AIM OF THE EXERCISE: Only the lines that include "AGND" should be copied from the data below.

....................

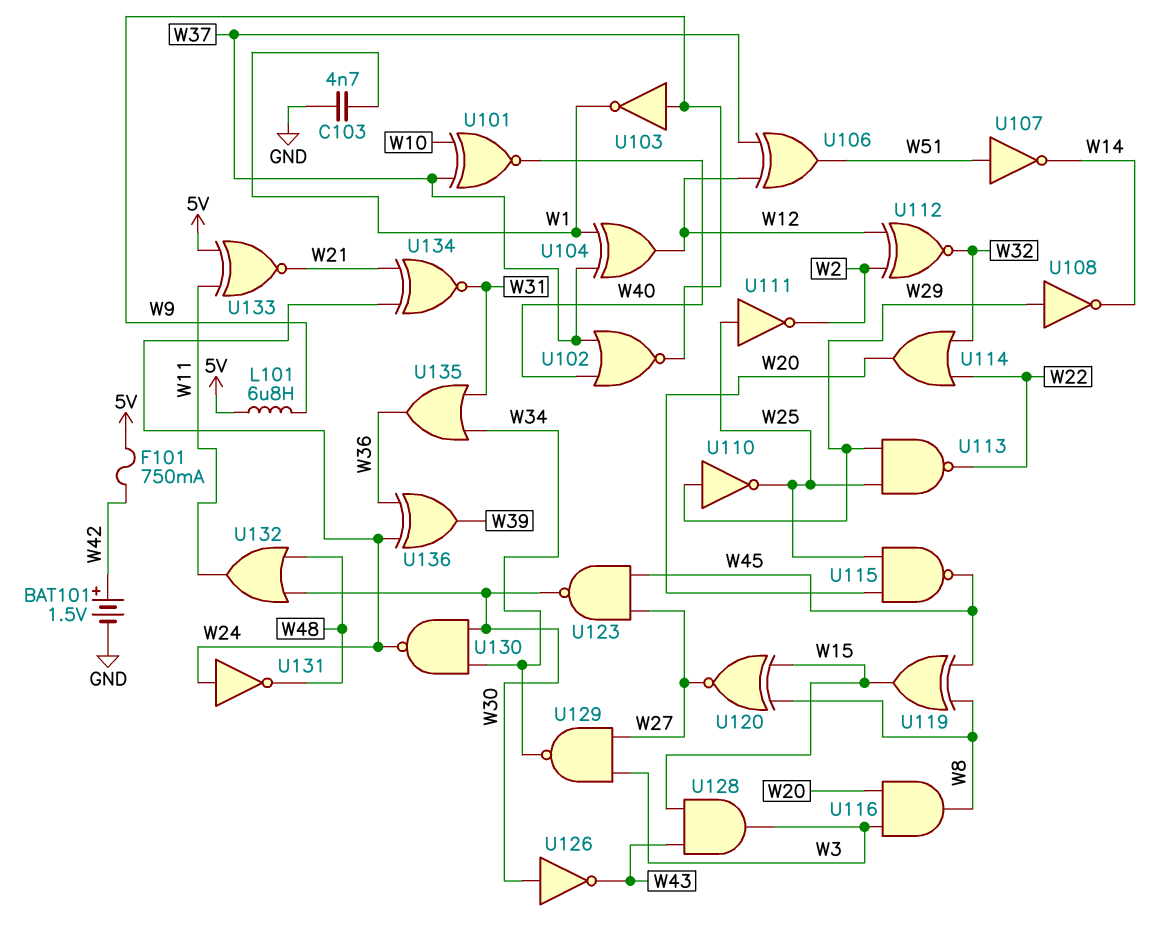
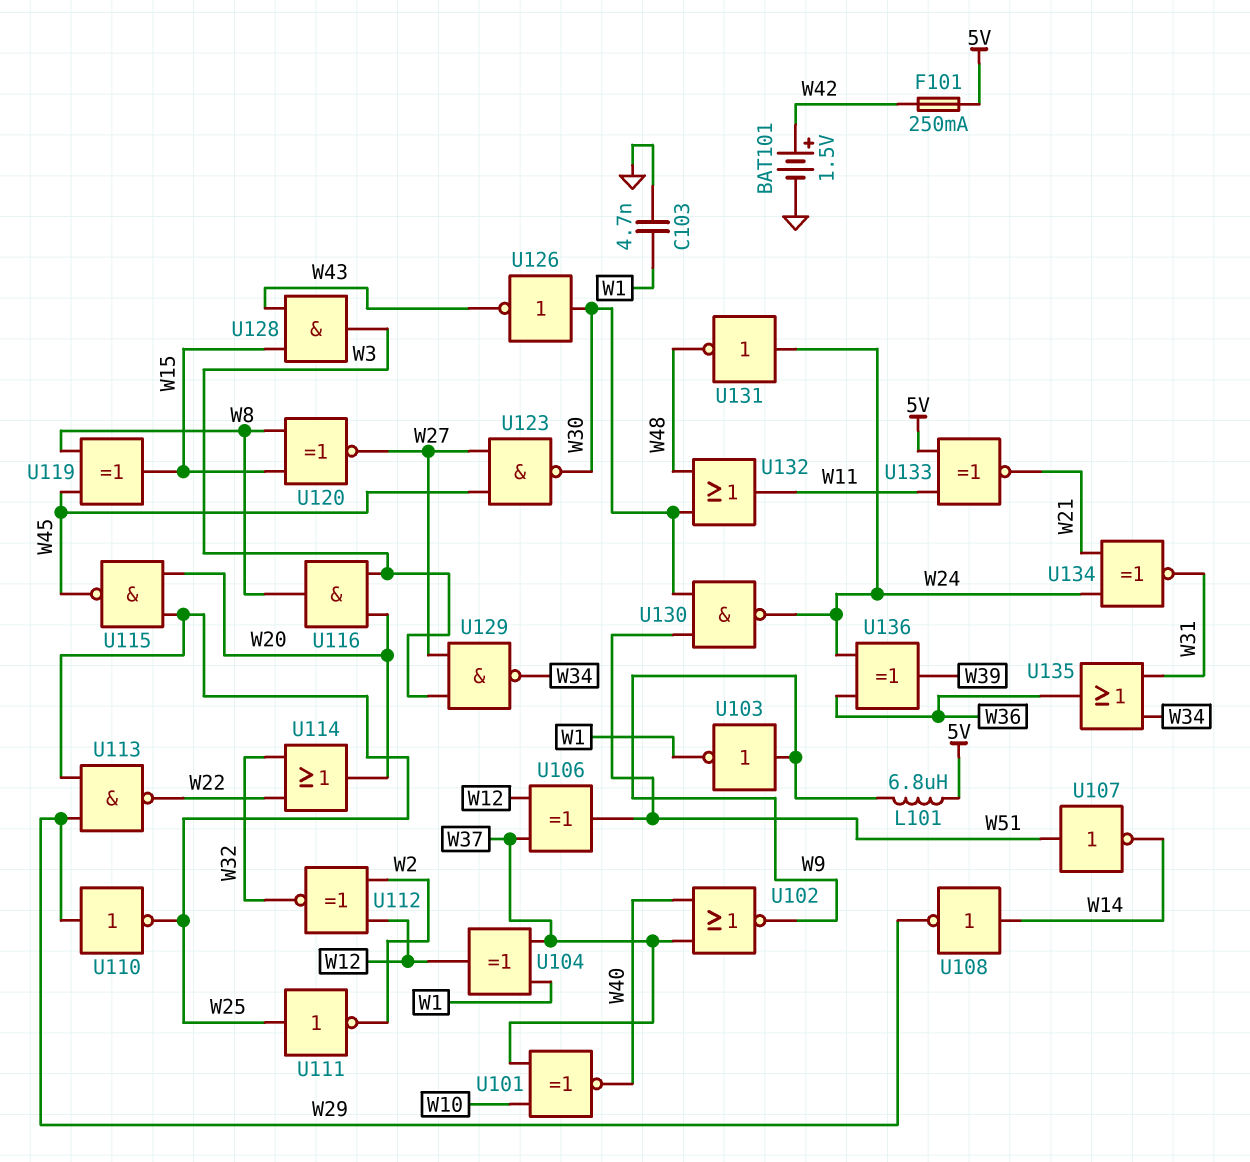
F101: 750mA (5V, W42) -> 250mA (5V, W42)
U108: NOT (in W29, out W14) -> NOT (in W14, out W29)
U130: NAND (in W30, in W34, out W24) -> NAND (in W30, in W51, out W24)

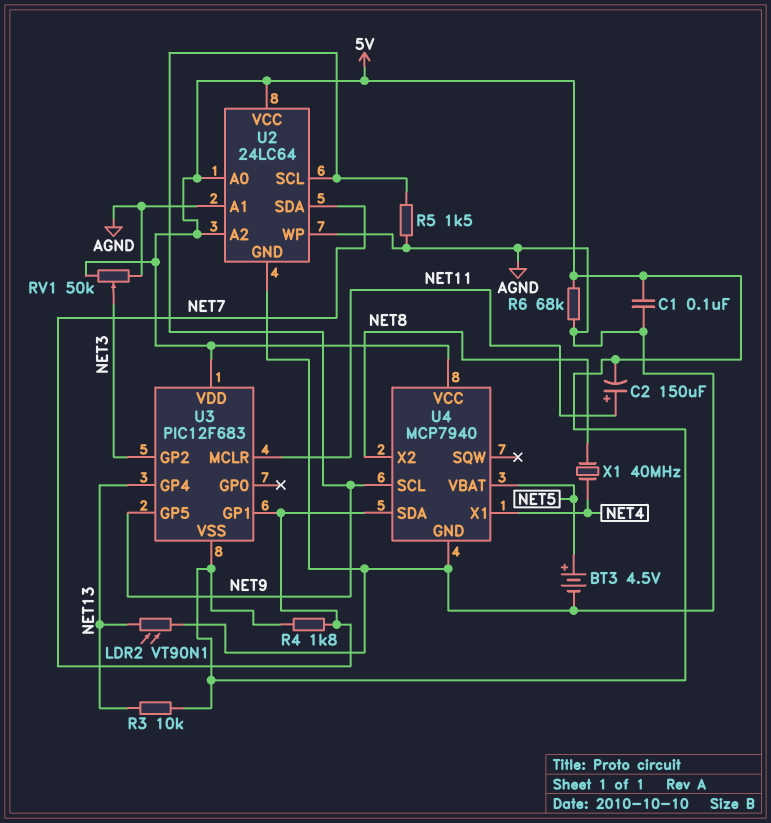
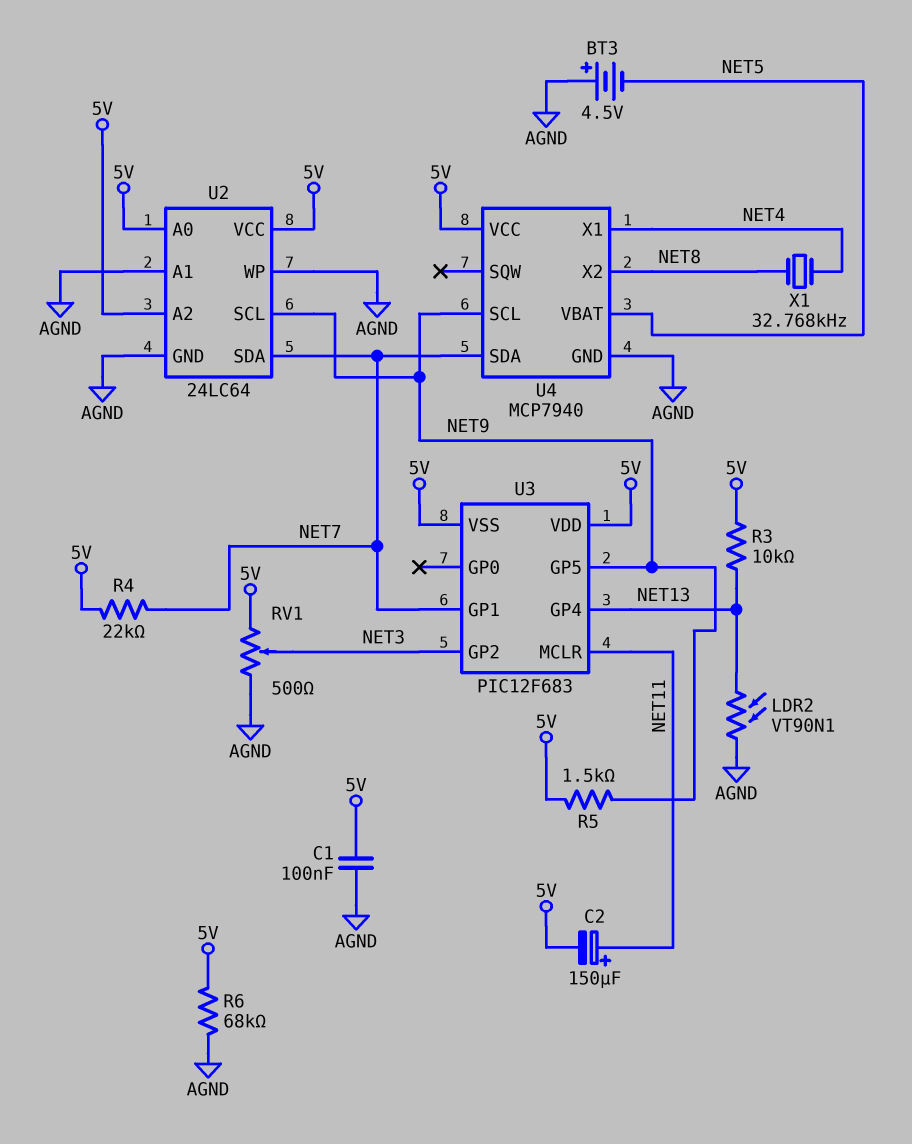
BT3: 4.5V (plus NET5, minus AGND) -> 4.5V (plus AGND, minus NET5)
R4: 1.8k (5V, NET7) -> 22k (5V, NET7)
R5: 1.5k (AGND, NET9) -> 1.5k (5V, NET9)
RV1: 50k (5V, AGND, wiper NET3) -> 500 (5V, AGND, wiper NET3)
X1: 40MHz (NET4, NET8) -> 32.768kHz (NET4, NET8)

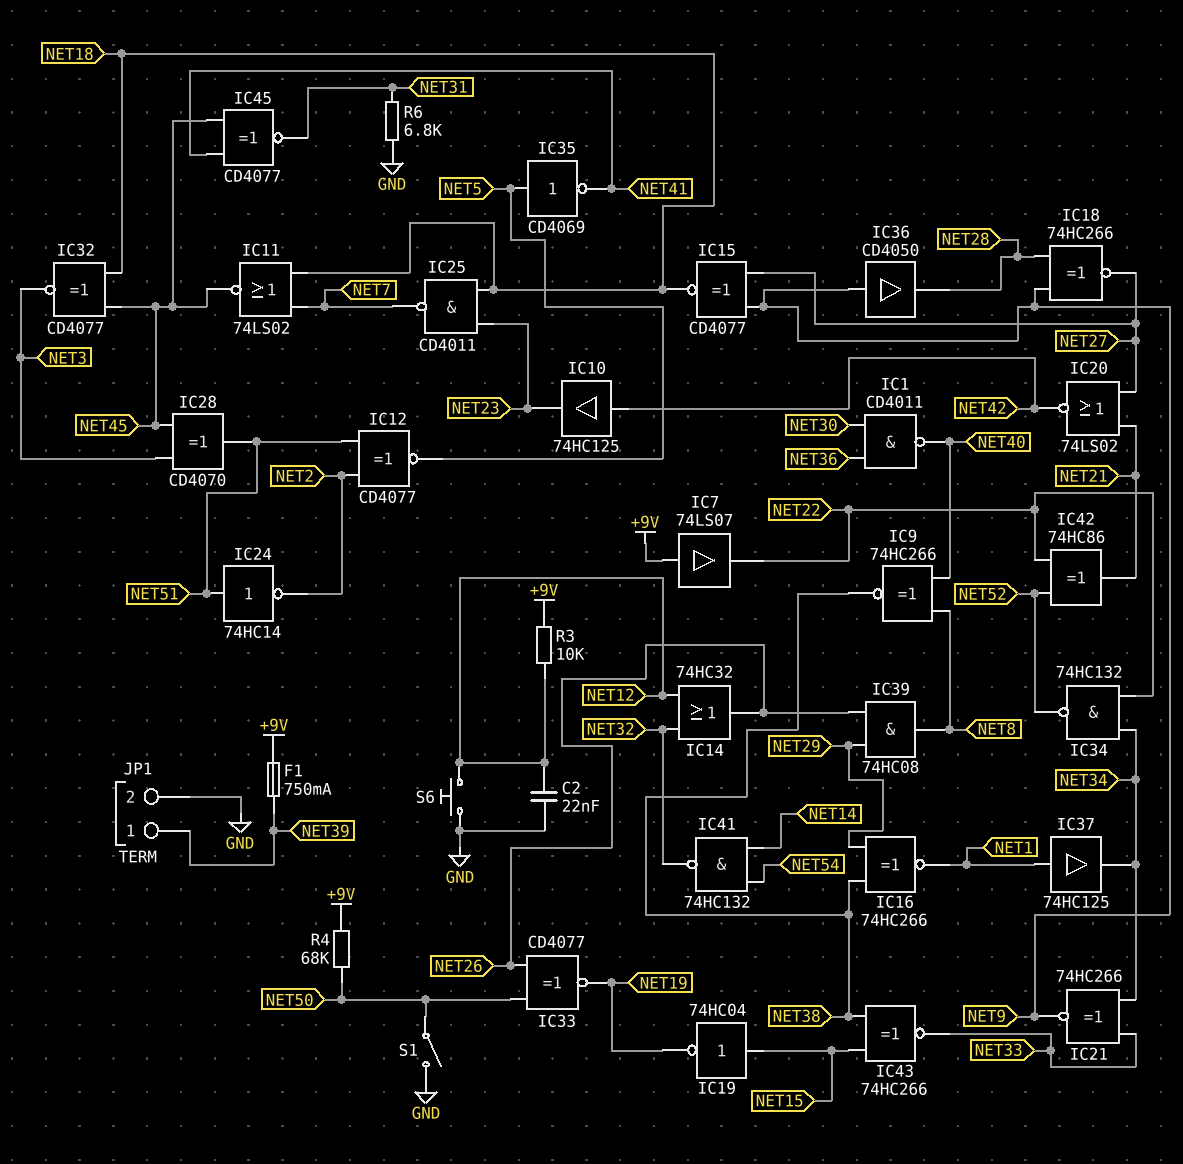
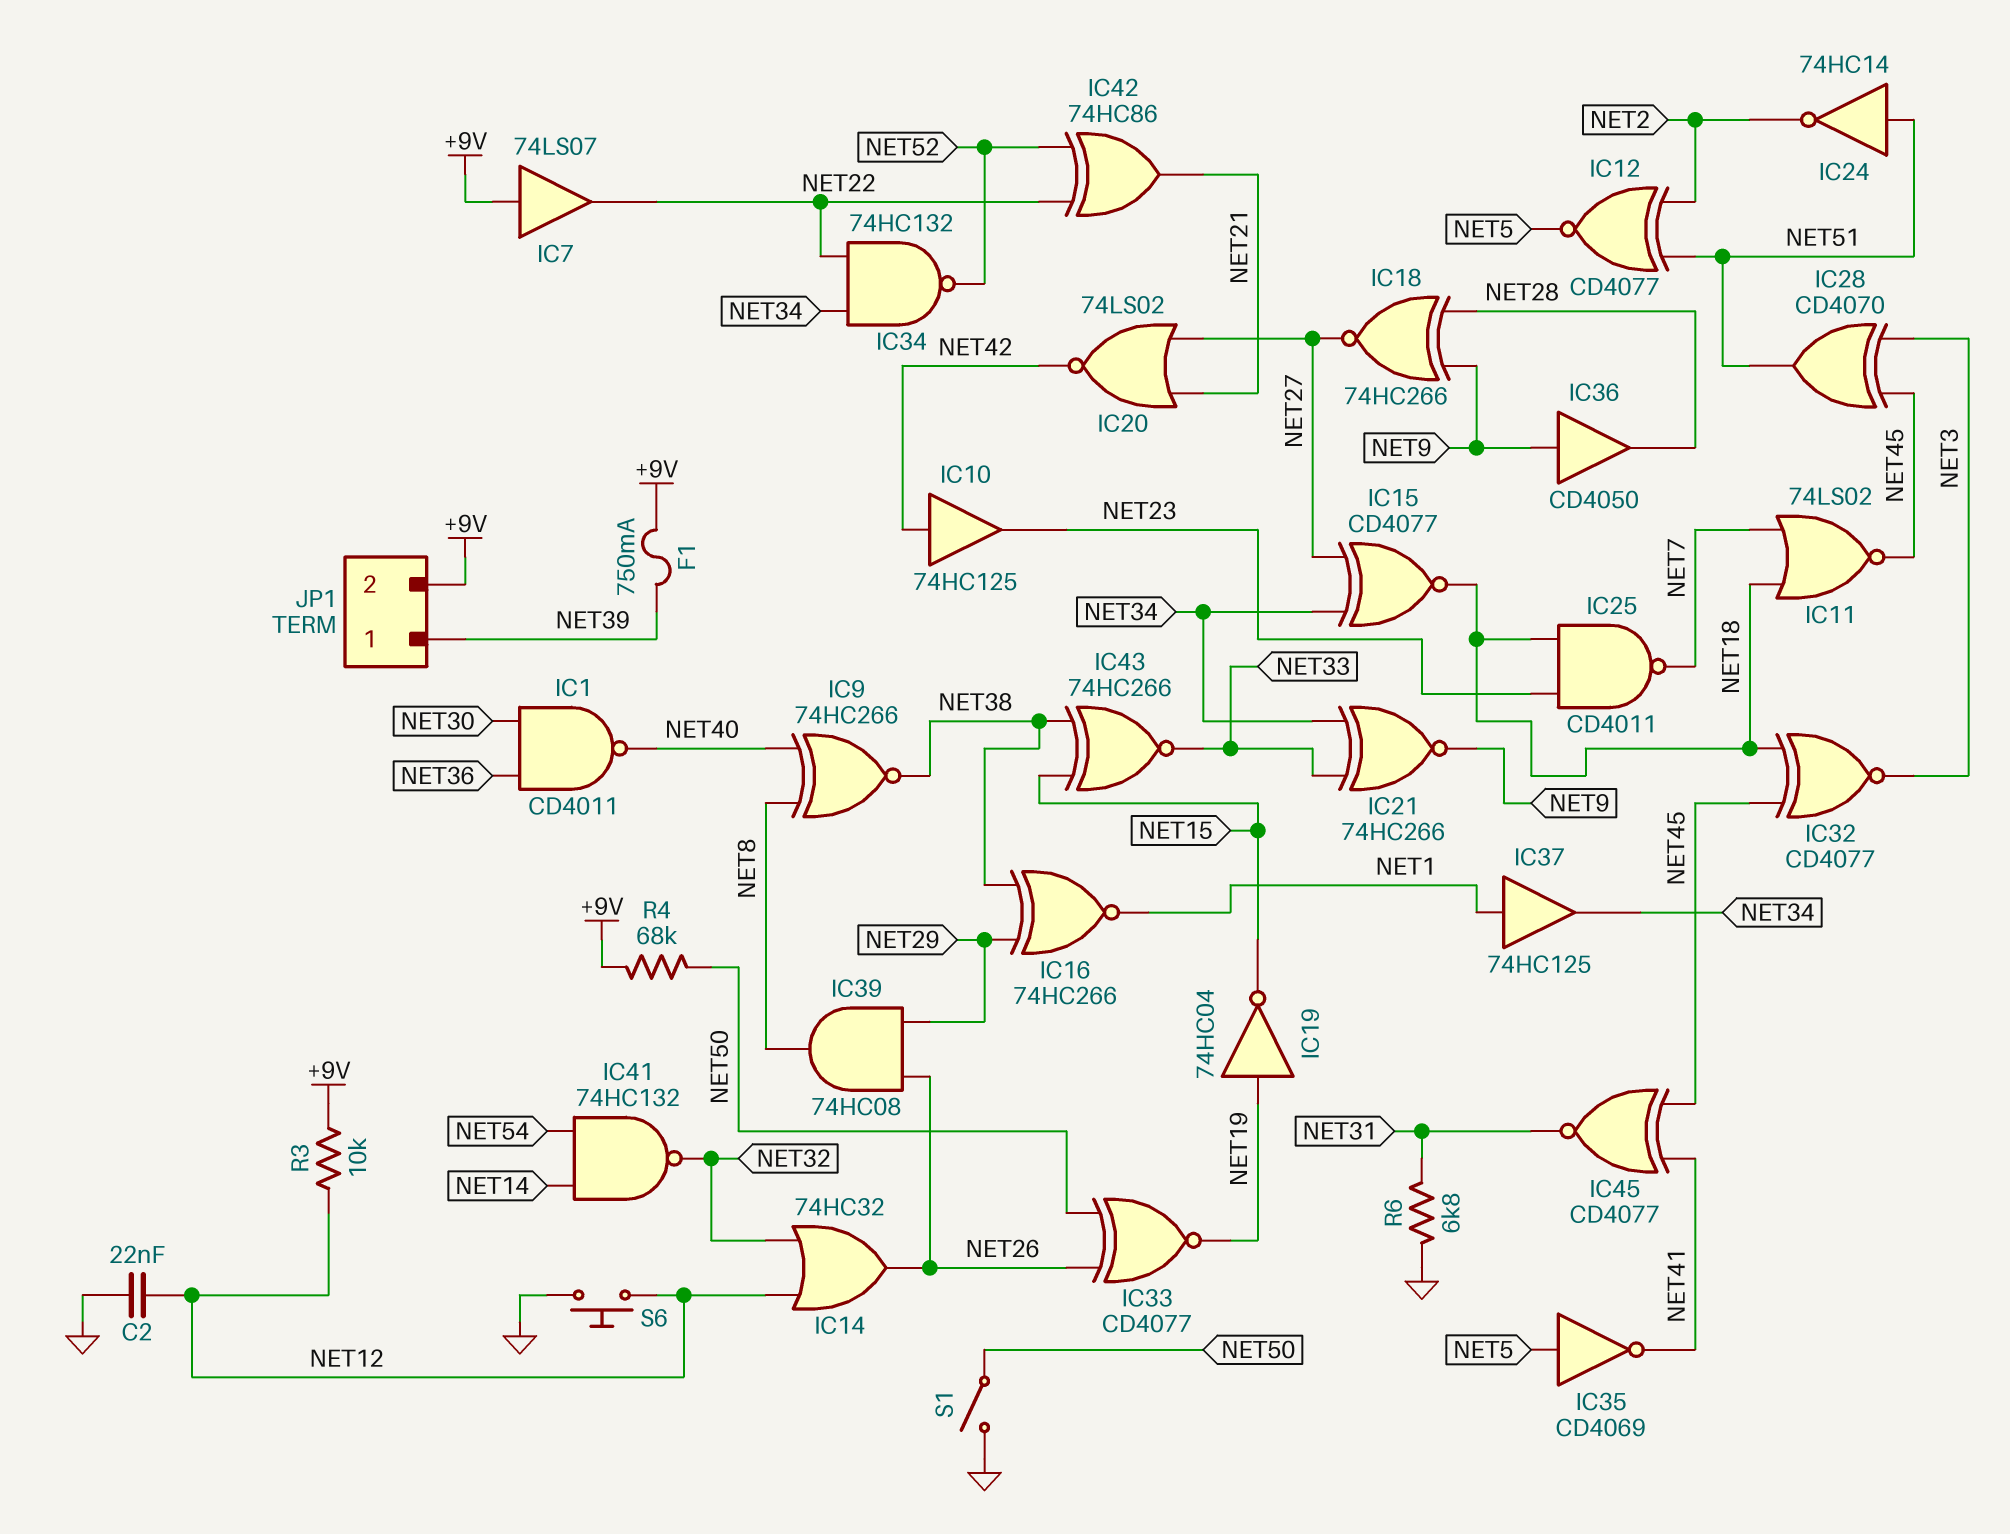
IC15: XNOR CD4077 (in NET9, in NET27, out NET18) -> XNOR CD4077 (in NET27, in NET34, out NET18)
IC19: NOT 74HC04 (in NET15, out NET19) -> NOT 74HC04 (in NET19, out NET15)
JP1 pin 2: GND -> +9V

....................

SOLUTION BELOW:
BT3: 4.5V (plus NET5, minus AGND) -> 4.5V (plus AGND, minus NET5)
R5: 1.5k (AGND, NET9) -> 1.5k (5V, NET9)
RV1: 50k (5V, AGND, wiper NET3) -> 500 (5V, AGND, wiper NET3)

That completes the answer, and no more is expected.